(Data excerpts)
# # #

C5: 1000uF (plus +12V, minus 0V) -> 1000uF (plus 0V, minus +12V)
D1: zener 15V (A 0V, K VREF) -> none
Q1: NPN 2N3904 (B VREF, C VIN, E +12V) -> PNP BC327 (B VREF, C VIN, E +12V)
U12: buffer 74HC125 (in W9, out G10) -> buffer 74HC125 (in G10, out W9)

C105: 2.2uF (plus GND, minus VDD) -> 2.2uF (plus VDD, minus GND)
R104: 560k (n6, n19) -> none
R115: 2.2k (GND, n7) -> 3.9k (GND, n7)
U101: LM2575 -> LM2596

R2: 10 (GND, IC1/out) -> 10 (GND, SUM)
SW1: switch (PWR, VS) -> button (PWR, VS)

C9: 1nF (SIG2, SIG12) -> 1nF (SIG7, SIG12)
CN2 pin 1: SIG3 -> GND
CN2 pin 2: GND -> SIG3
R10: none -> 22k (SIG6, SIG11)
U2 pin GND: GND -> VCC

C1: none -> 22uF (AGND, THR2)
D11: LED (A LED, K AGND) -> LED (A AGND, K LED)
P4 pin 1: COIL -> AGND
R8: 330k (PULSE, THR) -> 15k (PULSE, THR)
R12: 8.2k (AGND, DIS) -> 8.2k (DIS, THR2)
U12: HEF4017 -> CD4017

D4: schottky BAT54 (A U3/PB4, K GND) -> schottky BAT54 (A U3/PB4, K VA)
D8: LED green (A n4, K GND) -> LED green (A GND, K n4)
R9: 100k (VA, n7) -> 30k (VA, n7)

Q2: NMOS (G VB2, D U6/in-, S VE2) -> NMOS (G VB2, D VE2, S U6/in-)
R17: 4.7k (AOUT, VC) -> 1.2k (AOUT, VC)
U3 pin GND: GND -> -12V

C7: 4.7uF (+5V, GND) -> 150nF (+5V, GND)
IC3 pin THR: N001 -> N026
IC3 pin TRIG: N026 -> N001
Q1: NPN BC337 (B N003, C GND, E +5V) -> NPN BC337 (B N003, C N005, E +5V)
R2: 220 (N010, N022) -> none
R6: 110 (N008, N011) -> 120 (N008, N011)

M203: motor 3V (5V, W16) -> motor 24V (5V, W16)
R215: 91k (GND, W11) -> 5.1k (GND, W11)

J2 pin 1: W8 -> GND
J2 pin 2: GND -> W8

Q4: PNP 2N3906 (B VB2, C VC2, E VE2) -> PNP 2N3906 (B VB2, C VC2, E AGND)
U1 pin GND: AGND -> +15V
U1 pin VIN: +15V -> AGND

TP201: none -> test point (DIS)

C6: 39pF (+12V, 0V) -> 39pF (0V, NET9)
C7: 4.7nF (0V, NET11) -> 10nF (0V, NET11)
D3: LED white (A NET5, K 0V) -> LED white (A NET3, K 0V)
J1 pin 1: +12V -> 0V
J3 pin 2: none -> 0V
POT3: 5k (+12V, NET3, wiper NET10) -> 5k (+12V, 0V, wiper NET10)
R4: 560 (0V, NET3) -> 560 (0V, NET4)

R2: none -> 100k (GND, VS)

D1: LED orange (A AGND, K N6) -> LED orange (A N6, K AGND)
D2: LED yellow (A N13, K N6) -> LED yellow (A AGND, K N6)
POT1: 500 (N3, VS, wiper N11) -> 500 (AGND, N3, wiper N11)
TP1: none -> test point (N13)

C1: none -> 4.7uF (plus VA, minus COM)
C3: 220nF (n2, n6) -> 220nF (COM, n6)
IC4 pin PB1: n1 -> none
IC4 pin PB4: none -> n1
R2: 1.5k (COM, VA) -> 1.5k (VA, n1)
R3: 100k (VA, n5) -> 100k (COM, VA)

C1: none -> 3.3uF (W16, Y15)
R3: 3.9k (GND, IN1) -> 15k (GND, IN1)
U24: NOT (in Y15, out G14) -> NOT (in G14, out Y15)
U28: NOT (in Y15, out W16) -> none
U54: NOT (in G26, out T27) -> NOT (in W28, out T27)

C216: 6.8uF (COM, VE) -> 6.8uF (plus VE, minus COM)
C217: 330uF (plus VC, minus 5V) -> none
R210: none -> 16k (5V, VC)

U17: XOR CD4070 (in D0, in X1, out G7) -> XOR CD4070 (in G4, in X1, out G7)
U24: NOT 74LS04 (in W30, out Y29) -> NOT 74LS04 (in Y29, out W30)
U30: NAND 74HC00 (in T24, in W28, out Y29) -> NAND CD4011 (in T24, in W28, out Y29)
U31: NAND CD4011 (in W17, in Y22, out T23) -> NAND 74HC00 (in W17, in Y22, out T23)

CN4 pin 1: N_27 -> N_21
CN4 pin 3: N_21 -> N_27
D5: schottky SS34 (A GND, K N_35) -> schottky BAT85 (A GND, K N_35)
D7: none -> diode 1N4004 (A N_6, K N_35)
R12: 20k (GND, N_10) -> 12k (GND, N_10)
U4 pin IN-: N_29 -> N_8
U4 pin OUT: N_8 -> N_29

# # #

> **AIM OF THE EXERCISE**
Repeat every record, keeping each word and mark exactly as it is.

> **REPLY TO THE EXERCISE**
C5: 1000uF (plus +12V, minus 0V) -> 1000uF (plus 0V, minus +12V)
D1: zener 15V (A 0V, K VREF) -> none
Q1: NPN 2N3904 (B VREF, C VIN, E +12V) -> PNP BC327 (B VREF, C VIN, E +12V)
U12: buffer 74HC125 (in W9, out G10) -> buffer 74HC125 (in G10, out W9)

C105: 2.2uF (plus GND, minus VDD) -> 2.2uF (plus VDD, minus GND)
R104: 560k (n6, n19) -> none
R115: 2.2k (GND, n7) -> 3.9k (GND, n7)
U101: LM2575 -> LM2596

R2: 10 (GND, IC1/out) -> 10 (GND, SUM)
SW1: switch (PWR, VS) -> button (PWR, VS)

C9: 1nF (SIG2, SIG12) -> 1nF (SIG7, SIG12)
CN2 pin 1: SIG3 -> GND
CN2 pin 2: GND -> SIG3
R10: none -> 22k (SIG6, SIG11)
U2 pin GND: GND -> VCC

C1: none -> 22uF (AGND, THR2)
D11: LED (A LED, K AGND) -> LED (A AGND, K LED)
P4 pin 1: COIL -> AGND
R8: 330k (PULSE, THR) -> 15k (PULSE, THR)
R12: 8.2k (AGND, DIS) -> 8.2k (DIS, THR2)
U12: HEF4017 -> CD4017

D4: schottky BAT54 (A U3/PB4, K GND) -> schottky BAT54 (A U3/PB4, K VA)
D8: LED green (A n4, K GND) -> LED green (A GND, K n4)
R9: 100k (VA, n7) -> 30k (VA, n7)

Q2: NMOS (G VB2, D U6/in-, S VE2) -> NMOS (G VB2, D VE2, S U6/in-)
R17: 4.7k (AOUT, VC) -> 1.2k (AOUT, VC)
U3 pin GND: GND -> -12V

C7: 4.7uF (+5V, GND) -> 150nF (+5V, GND)
IC3 pin THR: N001 -> N026
IC3 pin TRIG: N026 -> N001
Q1: NPN BC337 (B N003, C GND, E +5V) -> NPN BC337 (B N003, C N005, E +5V)
R2: 220 (N010, N022) -> none
R6: 110 (N008, N011) -> 120 (N008, N011)

M203: motor 3V (5V, W16) -> motor 24V (5V, W16)
R215: 91k (GND, W11) -> 5.1k (GND, W11)

J2 pin 1: W8 -> GND
J2 pin 2: GND -> W8

Q4: PNP 2N3906 (B VB2, C VC2, E VE2) -> PNP 2N3906 (B VB2, C VC2, E AGND)
U1 pin GND: AGND -> +15V
U1 pin VIN: +15V -> AGND

TP201: none -> test point (DIS)

C6: 39pF (+12V, 0V) -> 39pF (0V, NET9)
C7: 4.7nF (0V, NET11) -> 10nF (0V, NET11)
D3: LED white (A NET5, K 0V) -> LED white (A NET3, K 0V)
J1 pin 1: +12V -> 0V
J3 pin 2: none -> 0V
POT3: 5k (+12V, NET3, wiper NET10) -> 5k (+12V, 0V, wiper NET10)
R4: 560 (0V, NET3) -> 560 (0V, NET4)

R2: none -> 100k (GND, VS)

D1: LED orange (A AGND, K N6) -> LED orange (A N6, K AGND)
D2: LED yellow (A N13, K N6) -> LED yellow (A AGND, K N6)
POT1: 500 (N3, VS, wiper N11) -> 500 (AGND, N3, wiper N11)
TP1: none -> test point (N13)

C1: none -> 4.7uF (plus VA, minus COM)
C3: 220nF (n2, n6) -> 220nF (COM, n6)
IC4 pin PB1: n1 -> none
IC4 pin PB4: none -> n1
R2: 1.5k (COM, VA) -> 1.5k (VA, n1)
R3: 100k (VA, n5) -> 100k (COM, VA)

C1: none -> 3.3uF (W16, Y15)
R3: 3.9k (GND, IN1) -> 15k (GND, IN1)
U24: NOT (in Y15, out G14) -> NOT (in G14, out Y15)
U28: NOT (in Y15, out W16) -> none
U54: NOT (in G26, out T27) -> NOT (in W28, out T27)

C216: 6.8uF (COM, VE) -> 6.8uF (plus VE, minus COM)
C217: 330uF (plus VC, minus 5V) -> none
R210: none -> 16k (5V, VC)

U17: XOR CD4070 (in D0, in X1, out G7) -> XOR CD4070 (in G4, in X1, out G7)
U24: NOT 74LS04 (in W30, out Y29) -> NOT 74LS04 (in Y29, out W30)
U30: NAND 74HC00 (in T24, in W28, out Y29) -> NAND CD4011 (in T24, in W28, out Y29)
U31: NAND CD4011 (in W17, in Y22, out T23) -> NAND 74HC00 (in W17, in Y22, out T23)

CN4 pin 1: N_27 -> N_21
CN4 pin 3: N_21 -> N_27
D5: schottky SS34 (A GND, K N_35) -> schottky BAT85 (A GND, K N_35)
D7: none -> diode 1N4004 (A N_6, K N_35)
R12: 20k (GND, N_10) -> 12k (GND, N_10)
U4 pin IN-: N_29 -> N_8
U4 pin OUT: N_8 -> N_29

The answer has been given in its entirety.